> _TASK GOAL_: Tally the lines in the listing below that hold the string "green", and reply with that tally alone.

====== ENTRIES PROVIDED ======

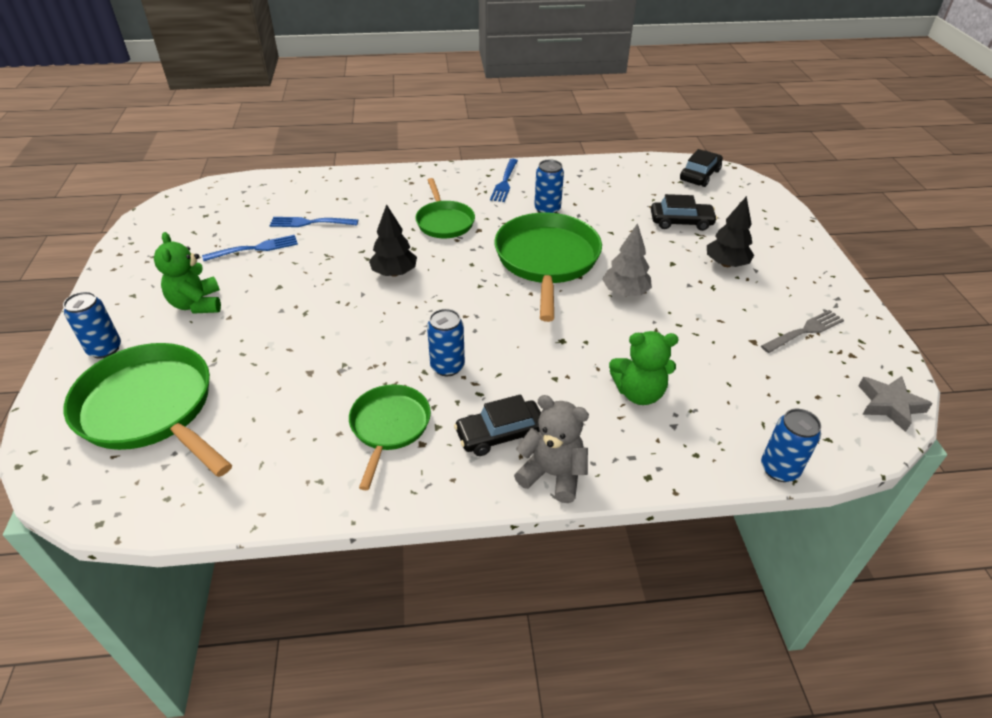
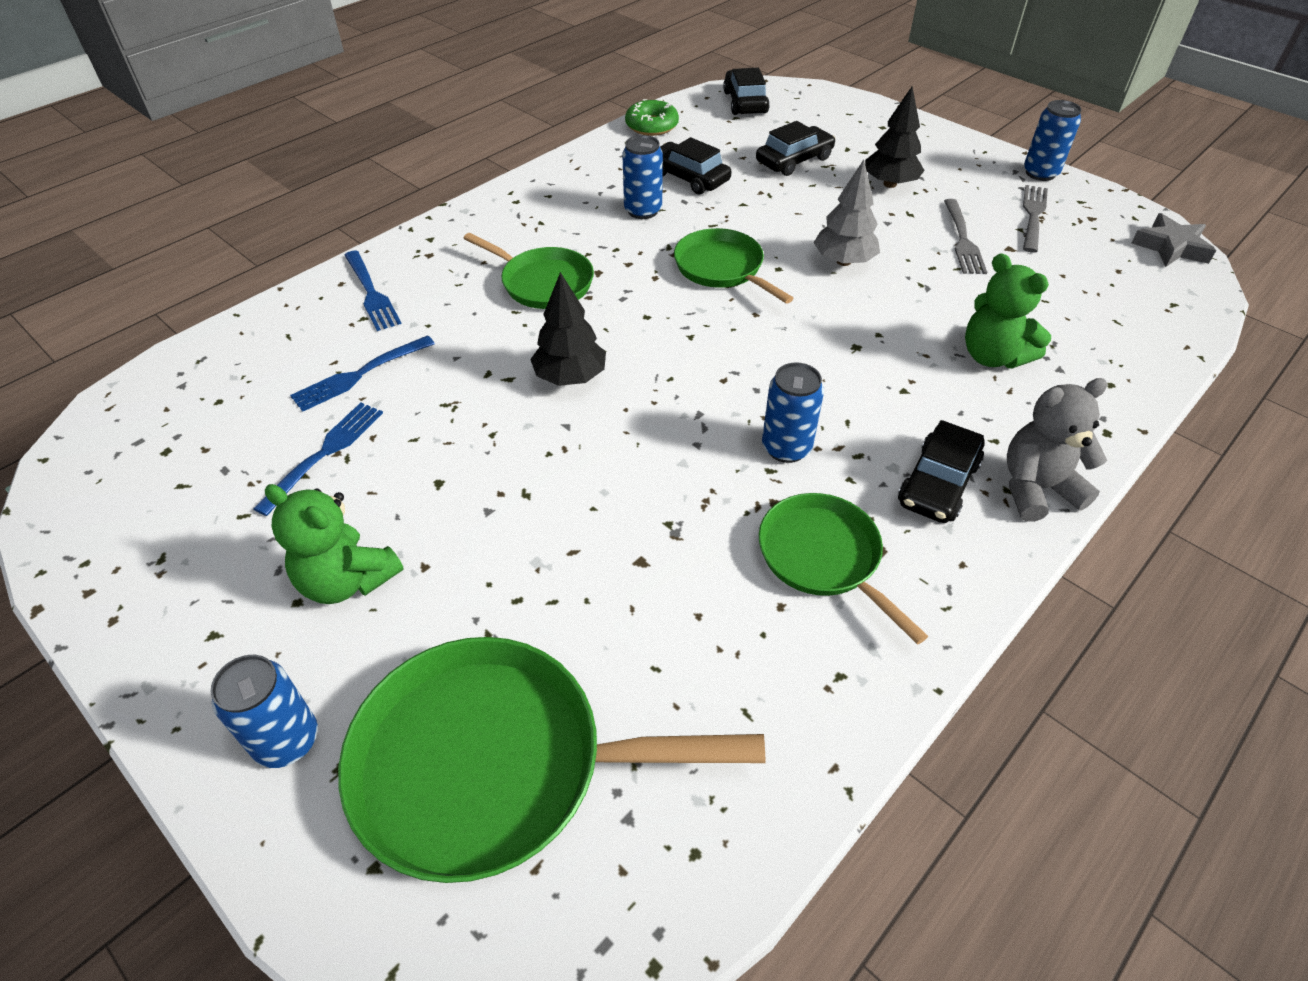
camera: 40 degrees left, 5 degrees up
blue fork [490,159,518,202] -> blue fork moved to [344,251,402,331]
green pan [494,213,602,322] -> green pan [674,228,794,304], size x0.59
green teddy bear [609,331,679,405] -> green teddy bear turned 90 degrees clockwise [965,253,1051,368]
blue can [761,409,821,482] -> blue can moved to [1024,100,1082,181]
none -> green donut [625,99,679,136]
none -> black car [660,137,731,195]
none -> grey fork [944,199,987,274]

======

> _RESULT OF THE TASK_: 3